Word for word, restate every record, though not the pictures.

---- Material for the task

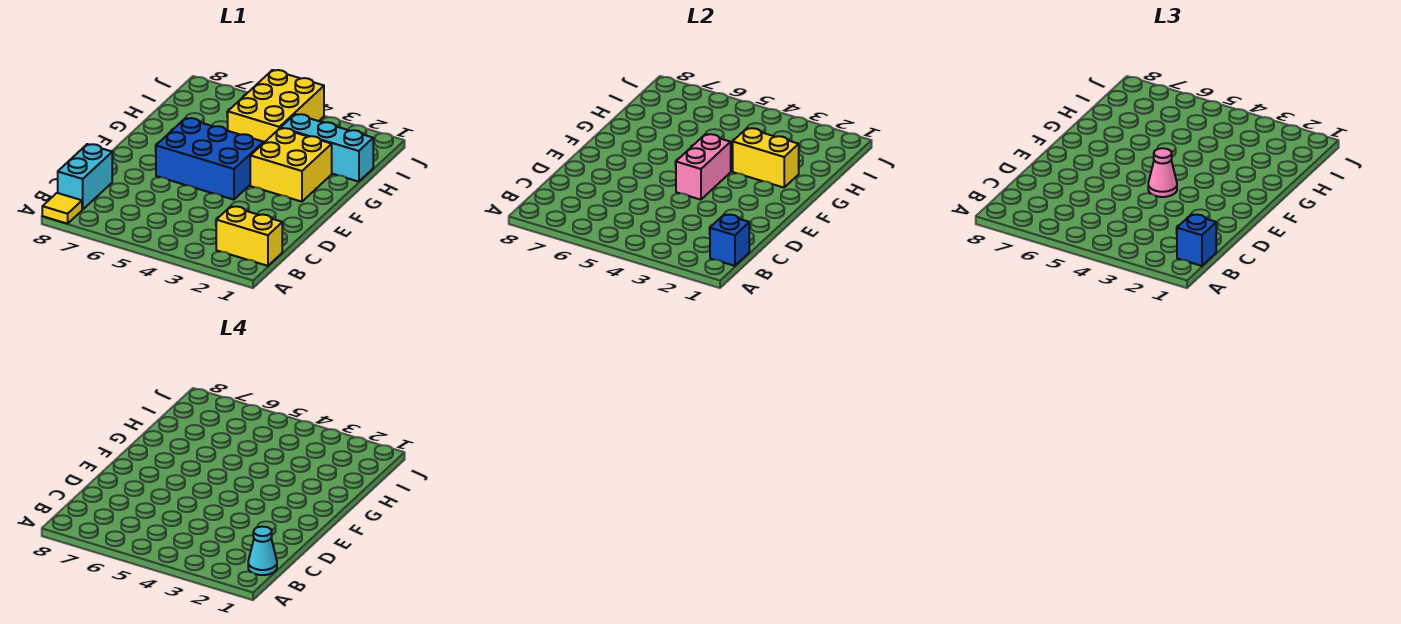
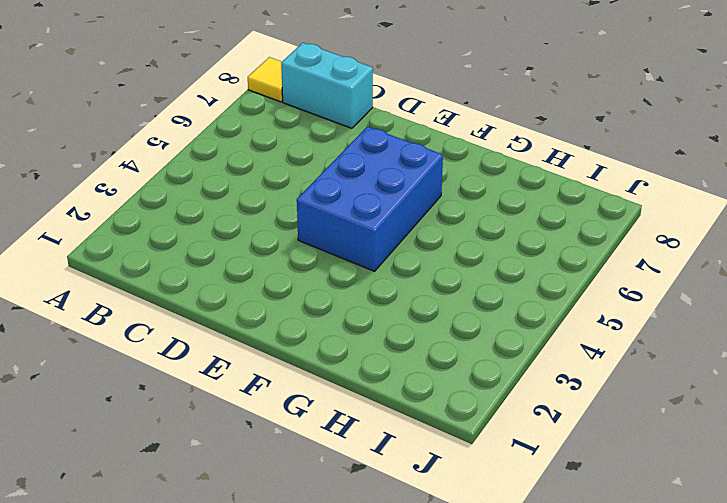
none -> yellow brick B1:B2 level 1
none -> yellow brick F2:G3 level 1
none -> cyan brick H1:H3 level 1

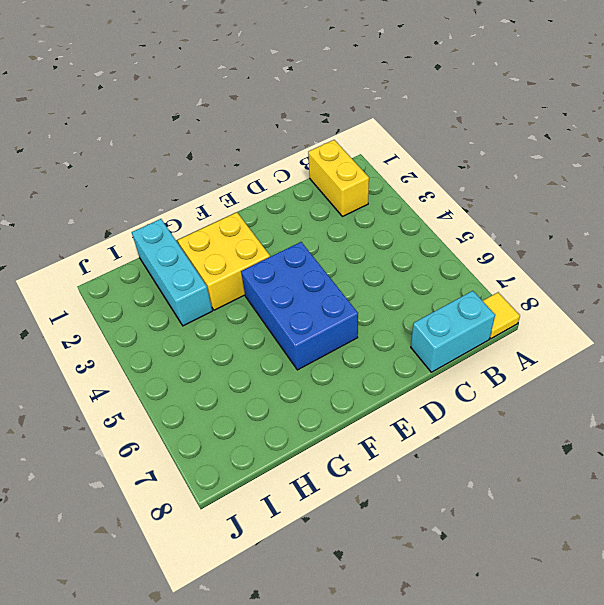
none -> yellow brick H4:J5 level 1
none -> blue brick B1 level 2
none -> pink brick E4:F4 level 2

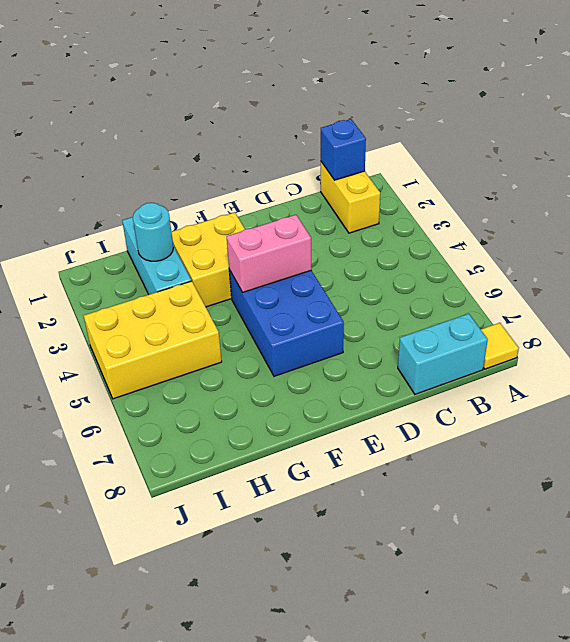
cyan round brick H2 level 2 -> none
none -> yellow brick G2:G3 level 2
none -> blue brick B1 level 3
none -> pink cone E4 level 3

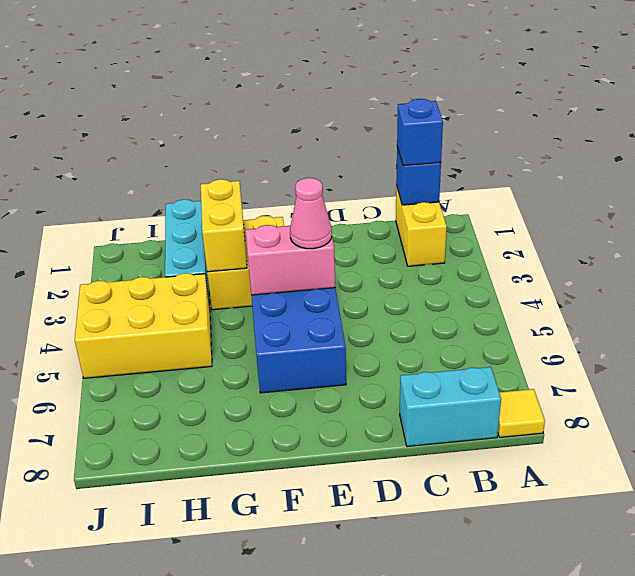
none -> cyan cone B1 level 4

--------

**Solution for this exercise:**
none -> yellow brick B1:B2 level 1
none -> yellow brick F2:G3 level 1
none -> cyan brick H1:H3 level 1

none -> yellow brick H4:J5 level 1
none -> blue brick B1 level 2
none -> pink brick E4:F4 level 2

cyan round brick H2 level 2 -> none
none -> yellow brick G2:G3 level 2
none -> blue brick B1 level 3
none -> pink cone E4 level 3

none -> cyan cone B1 level 4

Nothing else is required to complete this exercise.